What you should do → Could you copy the records below exactly, leaving out any pictures they include?

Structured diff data
= = = =

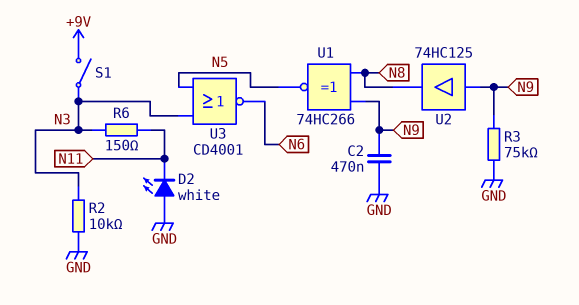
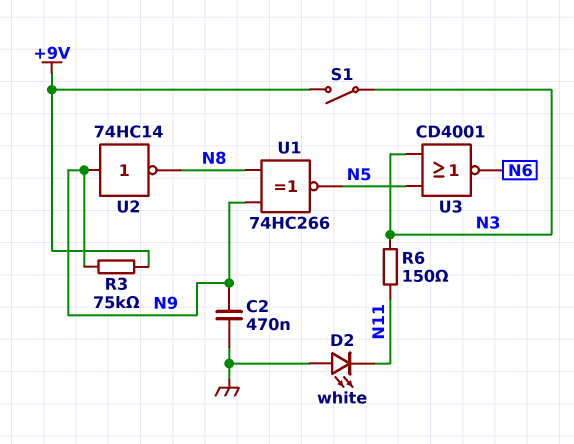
R2: 10k (GND, N3) -> none
R3: 75k (GND, N9) -> 75k (+9V, N9)
U2: buffer 74HC125 (in N9, out N8) -> NOT 74HC14 (in N9, out N8)

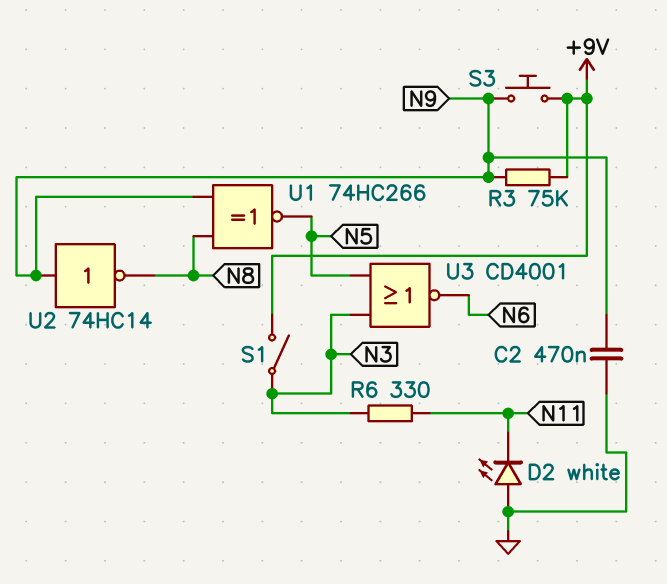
R6: 150 (N3, N11) -> 330 (N3, N11)
S3: none -> button (+9V, N9)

= = = =

Result of this exercise →
R2: 10k (GND, N3) -> none
R3: 75k (GND, N9) -> 75k (+9V, N9)
U2: buffer 74HC125 (in N9, out N8) -> NOT 74HC14 (in N9, out N8)

R6: 150 (N3, N11) -> 330 (N3, N11)
S3: none -> button (+9V, N9)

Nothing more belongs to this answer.